(Version comparison data)
++++++++++++++++++++

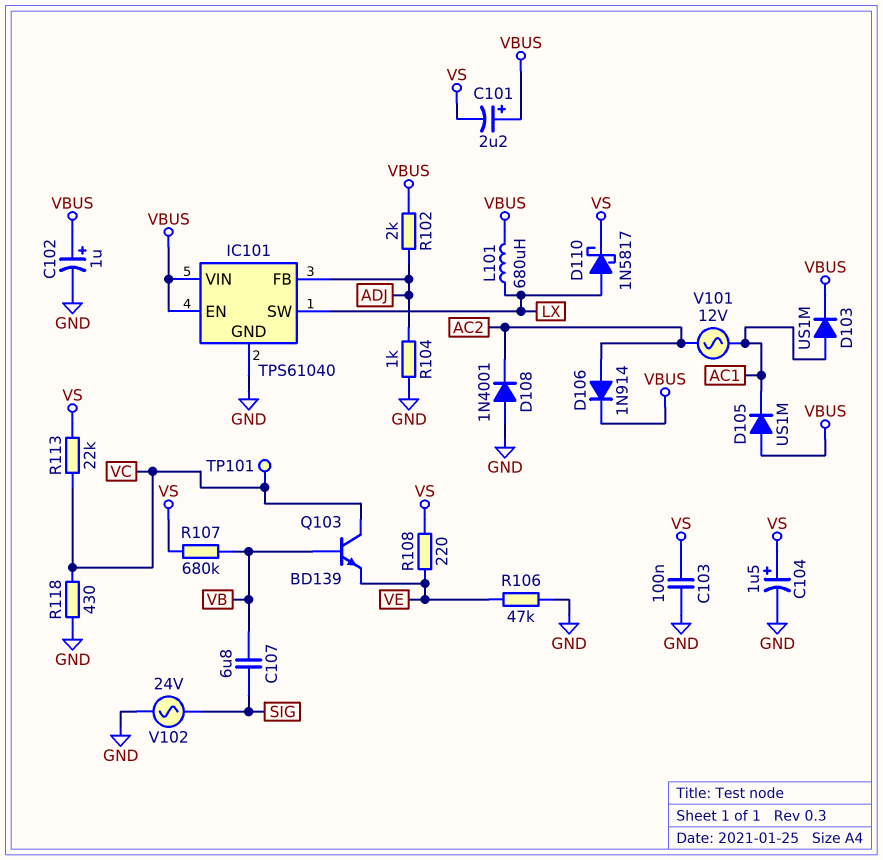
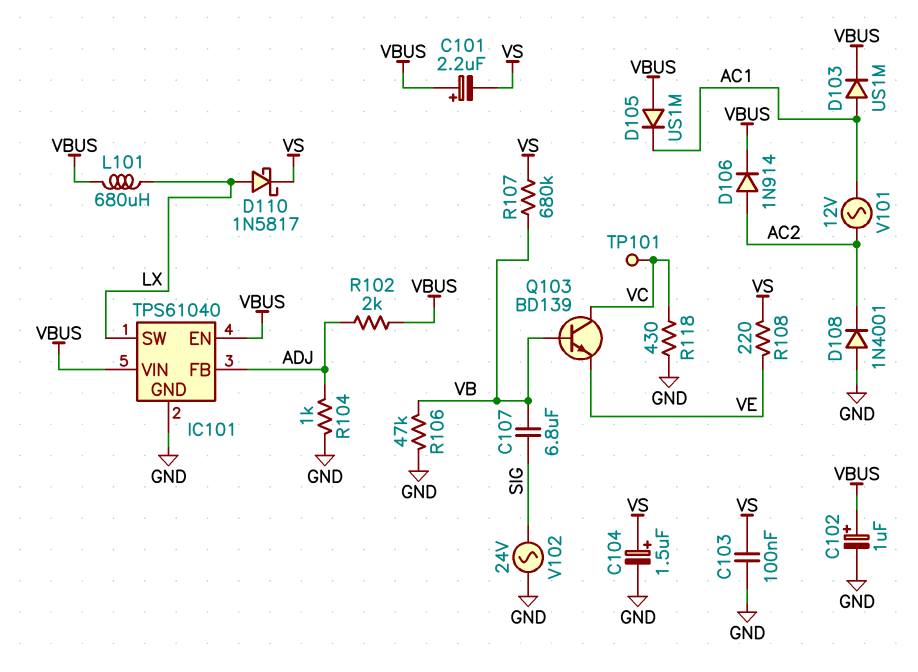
R106: 47k (GND, VE) -> 47k (GND, VB)
R113: 22k (VC, VS) -> none

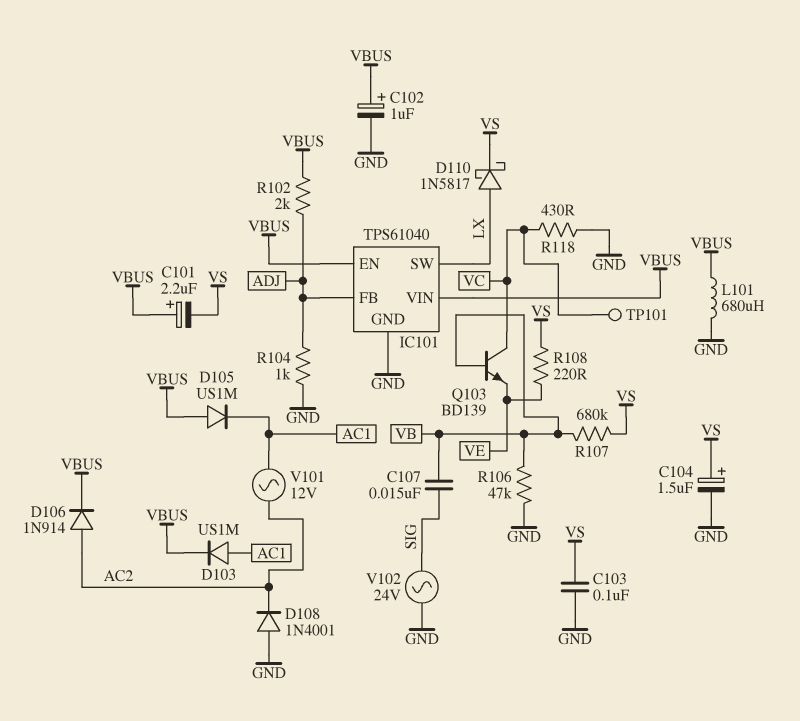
C107: 6.8uF (SIG, VB) -> 15nF (SIG, VB)
L101: 680uH (LX, VBUS) -> 680uH (GND, VBUS)

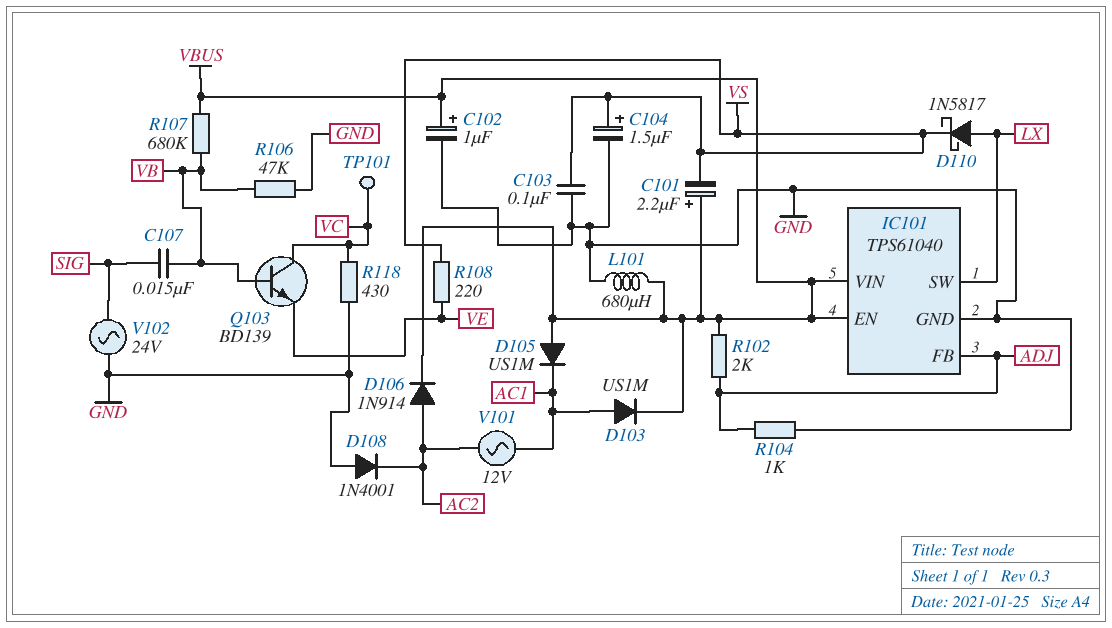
R107: 680k (VB, VS) -> 680k (VB, VBUS)

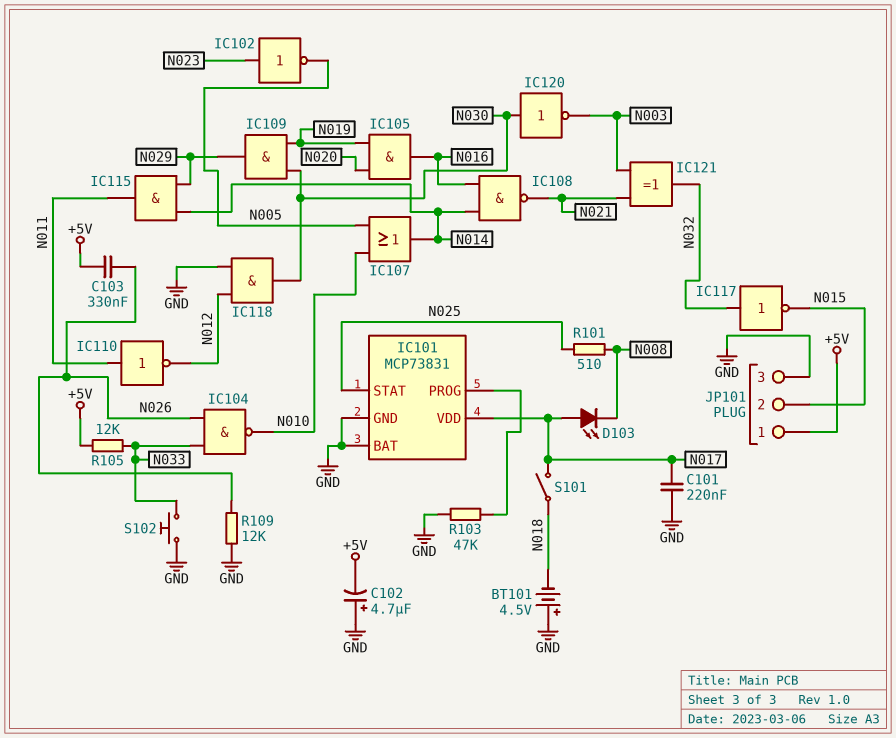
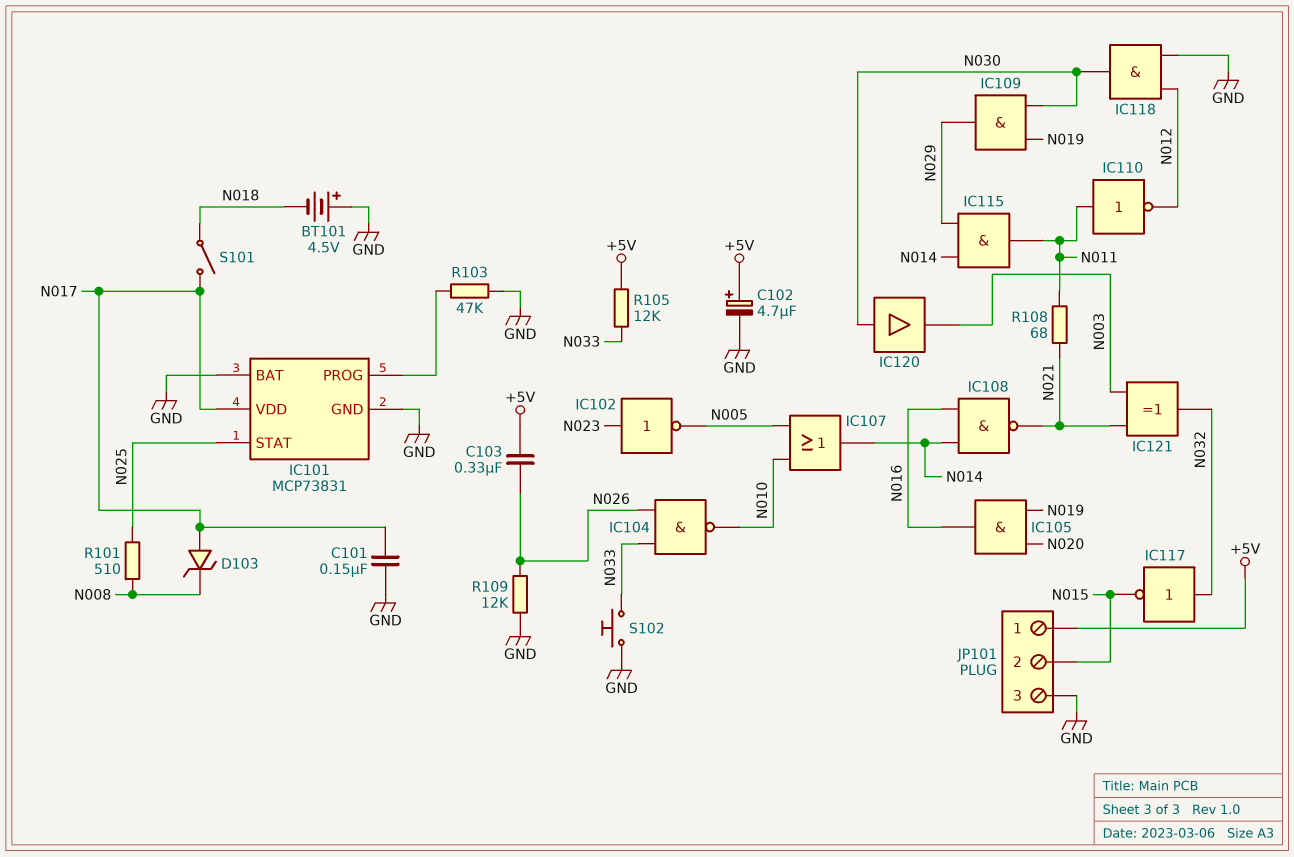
C101: 220nF (GND, N017) -> 150nF (GND, N017)
C102: 4.7uF (plus GND, minus +5V) -> 4.7uF (plus +5V, minus GND)
D103: LED (A N017, K N008) -> zener (A N017, K N008)
IC120: NOT (in N030, out N003) -> buffer (in N030, out N003)
R108: none -> 68 (N011, N021)

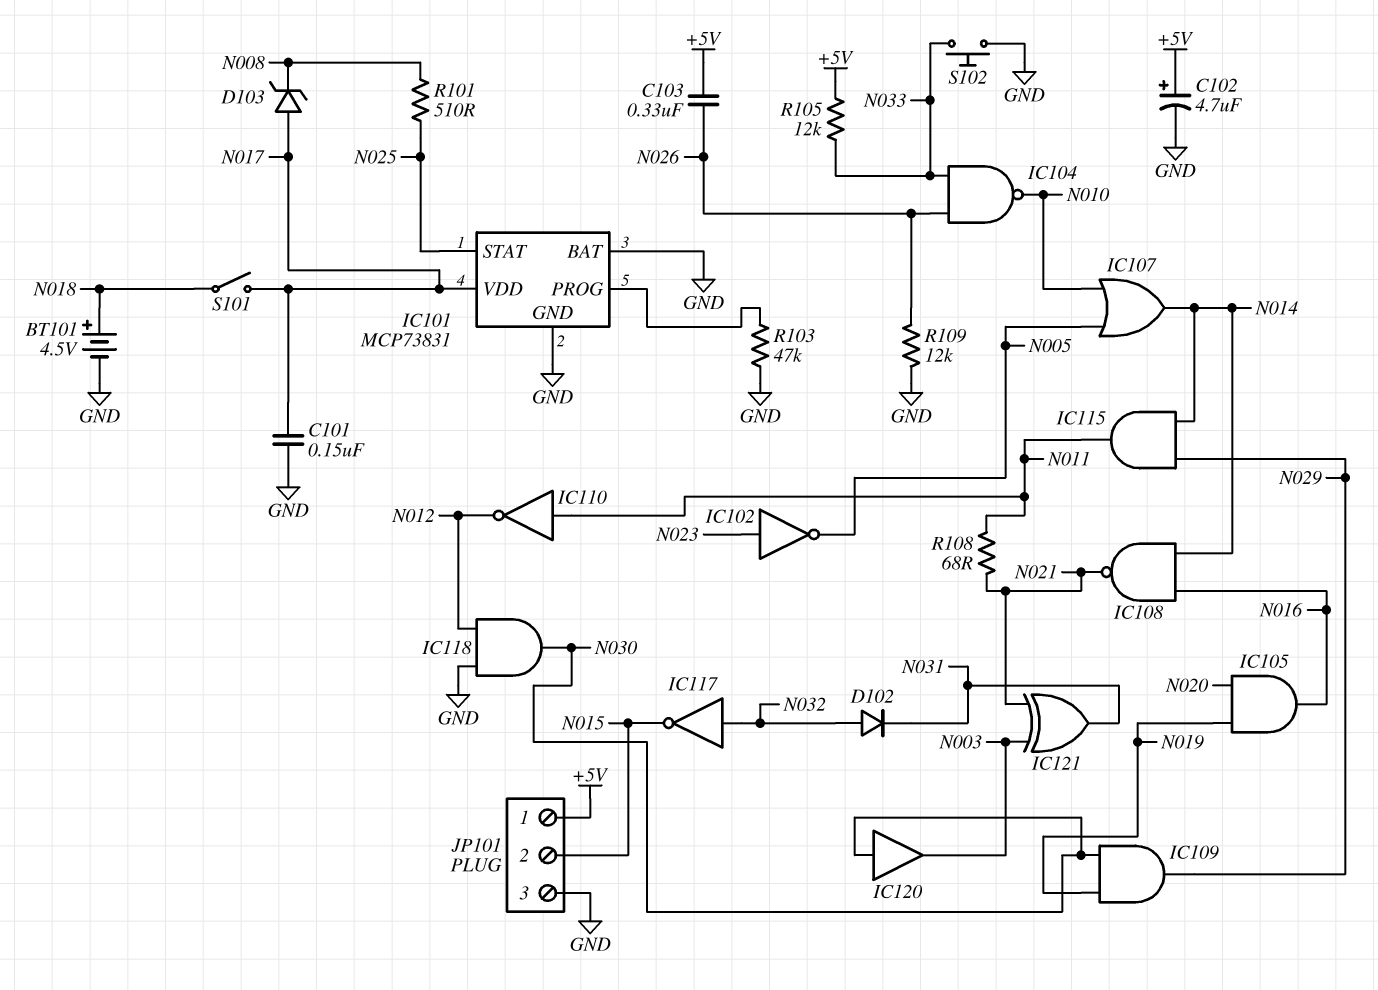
BT101: 4.5V (plus GND, minus N018) -> 4.5V (plus N018, minus GND)
D102: none -> diode (A N032, K N031)
IC121: XOR (in N003, in N021, out N032) -> XOR (in N003, in N021, out N031)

++++++++++++++++++++

Work order.
After removing the pictures, repeat the remaining records exactly.

Task answer.
R106: 47k (GND, VE) -> 47k (GND, VB)
R113: 22k (VC, VS) -> none

C107: 6.8uF (SIG, VB) -> 15nF (SIG, VB)
L101: 680uH (LX, VBUS) -> 680uH (GND, VBUS)

R107: 680k (VB, VS) -> 680k (VB, VBUS)

C101: 220nF (GND, N017) -> 150nF (GND, N017)
C102: 4.7uF (plus GND, minus +5V) -> 4.7uF (plus +5V, minus GND)
D103: LED (A N017, K N008) -> zener (A N017, K N008)
IC120: NOT (in N030, out N003) -> buffer (in N030, out N003)
R108: none -> 68 (N011, N021)

BT101: 4.5V (plus GND, minus N018) -> 4.5V (plus N018, minus GND)
D102: none -> diode (A N032, K N031)
IC121: XOR (in N003, in N021, out N032) -> XOR (in N003, in N021, out N031)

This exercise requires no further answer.